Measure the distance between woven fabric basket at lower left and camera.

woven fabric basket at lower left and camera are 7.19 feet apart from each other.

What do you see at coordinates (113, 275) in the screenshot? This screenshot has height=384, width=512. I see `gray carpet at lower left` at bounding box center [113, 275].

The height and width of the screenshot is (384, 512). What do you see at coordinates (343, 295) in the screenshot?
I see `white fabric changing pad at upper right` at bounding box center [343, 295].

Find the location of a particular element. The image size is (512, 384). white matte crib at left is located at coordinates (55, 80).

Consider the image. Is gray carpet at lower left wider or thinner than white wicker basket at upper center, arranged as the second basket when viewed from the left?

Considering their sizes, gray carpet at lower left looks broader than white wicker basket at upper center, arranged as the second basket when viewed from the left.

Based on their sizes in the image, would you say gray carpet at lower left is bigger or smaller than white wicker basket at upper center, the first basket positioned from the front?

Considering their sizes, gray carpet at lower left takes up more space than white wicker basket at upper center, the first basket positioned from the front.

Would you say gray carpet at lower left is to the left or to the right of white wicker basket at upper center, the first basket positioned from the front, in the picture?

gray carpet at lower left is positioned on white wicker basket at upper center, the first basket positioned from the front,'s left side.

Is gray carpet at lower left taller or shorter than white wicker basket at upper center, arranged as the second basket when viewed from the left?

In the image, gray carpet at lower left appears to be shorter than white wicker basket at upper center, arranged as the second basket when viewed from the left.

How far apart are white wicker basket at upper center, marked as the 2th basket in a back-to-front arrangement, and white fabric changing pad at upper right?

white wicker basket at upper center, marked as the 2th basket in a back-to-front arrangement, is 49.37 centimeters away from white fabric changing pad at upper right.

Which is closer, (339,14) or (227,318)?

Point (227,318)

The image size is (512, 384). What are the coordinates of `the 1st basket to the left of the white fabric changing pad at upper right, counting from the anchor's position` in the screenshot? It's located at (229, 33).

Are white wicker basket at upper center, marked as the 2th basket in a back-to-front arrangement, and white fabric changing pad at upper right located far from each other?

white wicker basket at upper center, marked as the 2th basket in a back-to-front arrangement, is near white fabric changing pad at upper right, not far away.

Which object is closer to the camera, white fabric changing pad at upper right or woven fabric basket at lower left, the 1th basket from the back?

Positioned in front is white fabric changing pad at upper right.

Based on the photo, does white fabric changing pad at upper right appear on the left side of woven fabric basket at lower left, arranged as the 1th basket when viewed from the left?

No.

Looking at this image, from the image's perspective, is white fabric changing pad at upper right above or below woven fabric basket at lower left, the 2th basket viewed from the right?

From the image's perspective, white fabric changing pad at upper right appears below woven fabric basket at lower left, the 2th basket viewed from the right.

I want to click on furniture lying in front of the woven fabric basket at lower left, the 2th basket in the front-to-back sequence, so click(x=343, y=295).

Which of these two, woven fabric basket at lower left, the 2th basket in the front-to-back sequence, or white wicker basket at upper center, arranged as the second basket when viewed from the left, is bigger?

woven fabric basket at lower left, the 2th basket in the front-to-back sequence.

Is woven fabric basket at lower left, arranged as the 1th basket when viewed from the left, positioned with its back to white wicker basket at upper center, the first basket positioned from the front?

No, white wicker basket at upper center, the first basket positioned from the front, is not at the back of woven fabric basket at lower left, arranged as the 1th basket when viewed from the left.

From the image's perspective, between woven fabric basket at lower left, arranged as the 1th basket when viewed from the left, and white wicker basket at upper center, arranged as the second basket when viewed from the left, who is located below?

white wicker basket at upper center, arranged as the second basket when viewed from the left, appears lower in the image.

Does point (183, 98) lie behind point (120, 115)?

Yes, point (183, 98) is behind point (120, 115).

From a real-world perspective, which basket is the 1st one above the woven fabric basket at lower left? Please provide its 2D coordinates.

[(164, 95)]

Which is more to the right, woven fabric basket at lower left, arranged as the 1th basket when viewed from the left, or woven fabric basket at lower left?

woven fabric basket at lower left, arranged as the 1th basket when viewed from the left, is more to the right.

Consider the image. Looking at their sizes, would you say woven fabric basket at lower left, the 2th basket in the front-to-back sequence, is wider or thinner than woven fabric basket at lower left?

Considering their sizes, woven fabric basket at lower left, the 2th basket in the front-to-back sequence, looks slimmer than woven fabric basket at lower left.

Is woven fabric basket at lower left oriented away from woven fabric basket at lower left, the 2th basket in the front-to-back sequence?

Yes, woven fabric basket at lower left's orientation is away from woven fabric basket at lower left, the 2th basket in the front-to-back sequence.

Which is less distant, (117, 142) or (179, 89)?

==============================

> [Directions for this task] Reproduce every entry above word for word, with no changes to any line.

> [Solved exercise]
Measure the distance between woven fabric basket at lower left and camera.

woven fabric basket at lower left and camera are 7.19 feet apart from each other.

What do you see at coordinates (113, 275) in the screenshot? This screenshot has height=384, width=512. I see `gray carpet at lower left` at bounding box center [113, 275].

The height and width of the screenshot is (384, 512). What do you see at coordinates (343, 295) in the screenshot?
I see `white fabric changing pad at upper right` at bounding box center [343, 295].

Find the location of a particular element. The image size is (512, 384). white matte crib at left is located at coordinates (55, 80).

Consider the image. Is gray carpet at lower left wider or thinner than white wicker basket at upper center, arranged as the second basket when viewed from the left?

Considering their sizes, gray carpet at lower left looks broader than white wicker basket at upper center, arranged as the second basket when viewed from the left.

Based on their sizes in the image, would you say gray carpet at lower left is bigger or smaller than white wicker basket at upper center, the first basket positioned from the front?

Considering their sizes, gray carpet at lower left takes up more space than white wicker basket at upper center, the first basket positioned from the front.

Would you say gray carpet at lower left is to the left or to the right of white wicker basket at upper center, the first basket positioned from the front, in the picture?

gray carpet at lower left is positioned on white wicker basket at upper center, the first basket positioned from the front,'s left side.

Is gray carpet at lower left taller or shorter than white wicker basket at upper center, arranged as the second basket when viewed from the left?

In the image, gray carpet at lower left appears to be shorter than white wicker basket at upper center, arranged as the second basket when viewed from the left.

How far apart are white wicker basket at upper center, marked as the 2th basket in a back-to-front arrangement, and white fabric changing pad at upper right?

white wicker basket at upper center, marked as the 2th basket in a back-to-front arrangement, is 49.37 centimeters away from white fabric changing pad at upper right.

Which is closer, (339,14) or (227,318)?

Point (227,318)

The image size is (512, 384). What are the coordinates of `the 1st basket to the left of the white fabric changing pad at upper right, counting from the anchor's position` in the screenshot? It's located at (229, 33).

Are white wicker basket at upper center, marked as the 2th basket in a back-to-front arrangement, and white fabric changing pad at upper right located far from each other?

white wicker basket at upper center, marked as the 2th basket in a back-to-front arrangement, is near white fabric changing pad at upper right, not far away.

Which object is closer to the camera, white fabric changing pad at upper right or woven fabric basket at lower left, the 1th basket from the back?

Positioned in front is white fabric changing pad at upper right.

Based on the photo, does white fabric changing pad at upper right appear on the left side of woven fabric basket at lower left, arranged as the 1th basket when viewed from the left?

No.

Looking at this image, from the image's perspective, is white fabric changing pad at upper right above or below woven fabric basket at lower left, the 2th basket viewed from the right?

From the image's perspective, white fabric changing pad at upper right appears below woven fabric basket at lower left, the 2th basket viewed from the right.

I want to click on furniture lying in front of the woven fabric basket at lower left, the 2th basket in the front-to-back sequence, so click(x=343, y=295).

Which of these two, woven fabric basket at lower left, the 2th basket in the front-to-back sequence, or white wicker basket at upper center, arranged as the second basket when viewed from the left, is bigger?

woven fabric basket at lower left, the 2th basket in the front-to-back sequence.

Is woven fabric basket at lower left, arranged as the 1th basket when viewed from the left, positioned with its back to white wicker basket at upper center, the first basket positioned from the front?

No, white wicker basket at upper center, the first basket positioned from the front, is not at the back of woven fabric basket at lower left, arranged as the 1th basket when viewed from the left.

From the image's perspective, between woven fabric basket at lower left, arranged as the 1th basket when viewed from the left, and white wicker basket at upper center, arranged as the second basket when viewed from the left, who is located below?

white wicker basket at upper center, arranged as the second basket when viewed from the left, appears lower in the image.

Does point (183, 98) lie behind point (120, 115)?

Yes, point (183, 98) is behind point (120, 115).

From a real-world perspective, which basket is the 1st one above the woven fabric basket at lower left? Please provide its 2D coordinates.

[(164, 95)]

Which is more to the right, woven fabric basket at lower left, arranged as the 1th basket when viewed from the left, or woven fabric basket at lower left?

woven fabric basket at lower left, arranged as the 1th basket when viewed from the left, is more to the right.

Consider the image. Looking at their sizes, would you say woven fabric basket at lower left, the 2th basket in the front-to-back sequence, is wider or thinner than woven fabric basket at lower left?

Considering their sizes, woven fabric basket at lower left, the 2th basket in the front-to-back sequence, looks slimmer than woven fabric basket at lower left.

Is woven fabric basket at lower left oriented away from woven fabric basket at lower left, the 2th basket in the front-to-back sequence?

Yes, woven fabric basket at lower left's orientation is away from woven fabric basket at lower left, the 2th basket in the front-to-back sequence.

Which is less distant, (117, 142) or (179, 89)?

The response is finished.